* _PROBLEM TO SOLVE_
With pictures left out, output exactly the lines from the line holding "U2: UTC386 -> LM386" through the end of the data, both included.

* _Change detection outputs_
****************************************

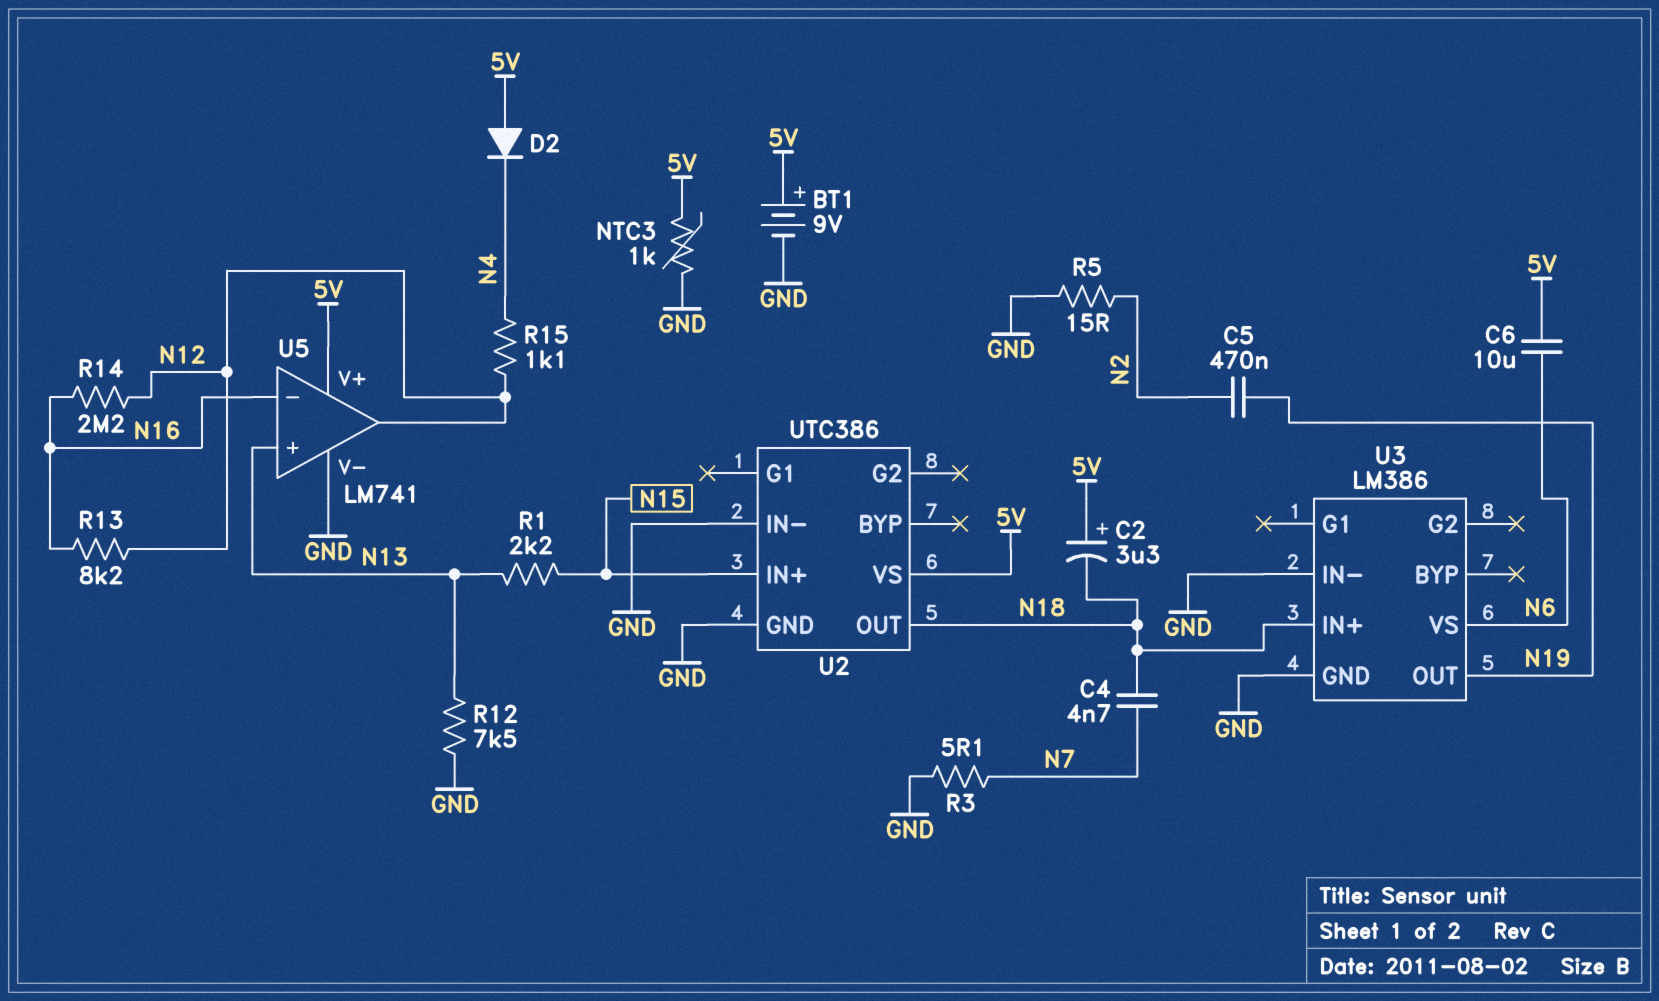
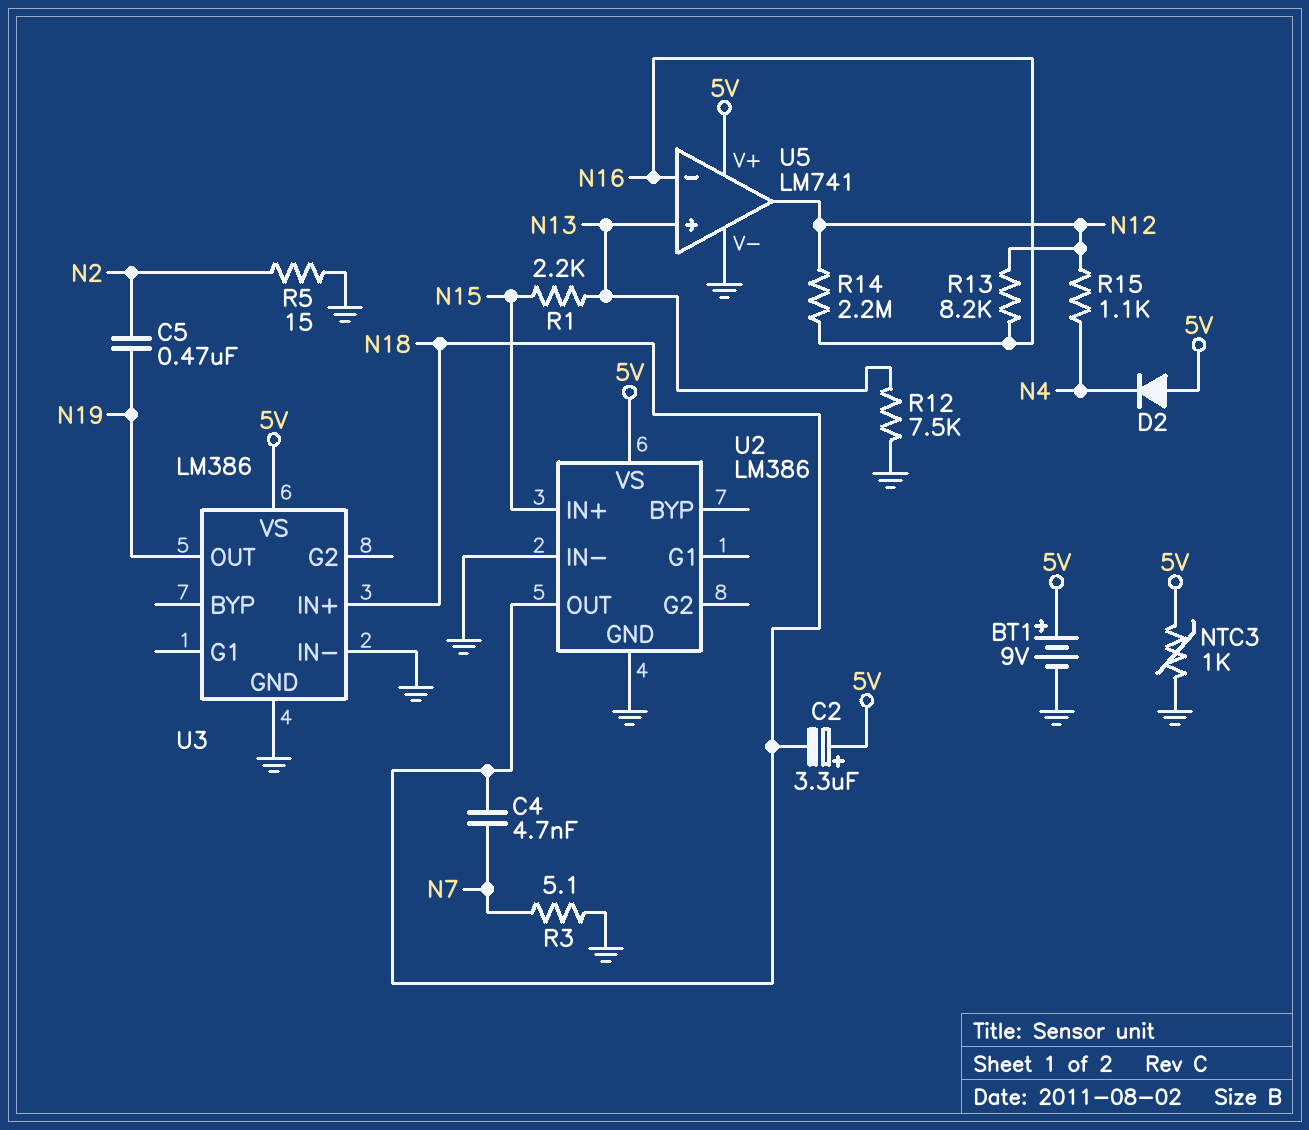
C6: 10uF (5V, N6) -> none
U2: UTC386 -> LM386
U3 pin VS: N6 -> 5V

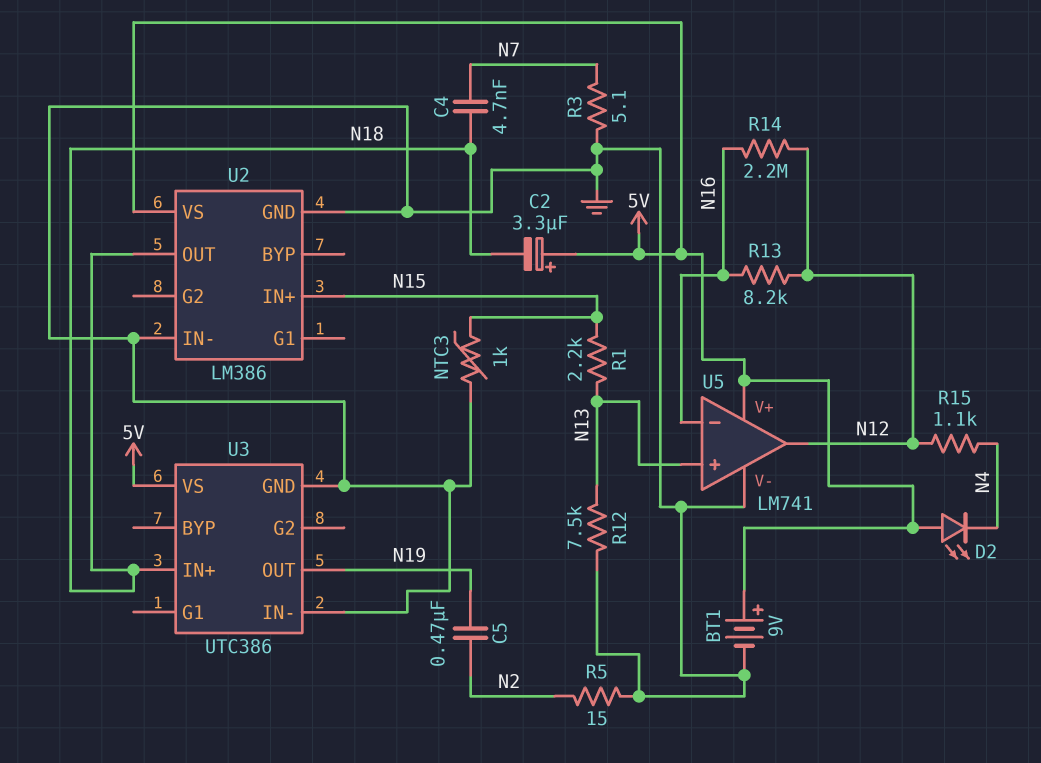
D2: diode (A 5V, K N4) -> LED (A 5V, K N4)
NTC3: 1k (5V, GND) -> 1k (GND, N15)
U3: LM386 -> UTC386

****************************************

* _WRITTEN ANSWER_
U2: UTC386 -> LM386
U3 pin VS: N6 -> 5V

D2: diode (A 5V, K N4) -> LED (A 5V, K N4)
NTC3: 1k (5V, GND) -> 1k (GND, N15)
U3: LM386 -> UTC386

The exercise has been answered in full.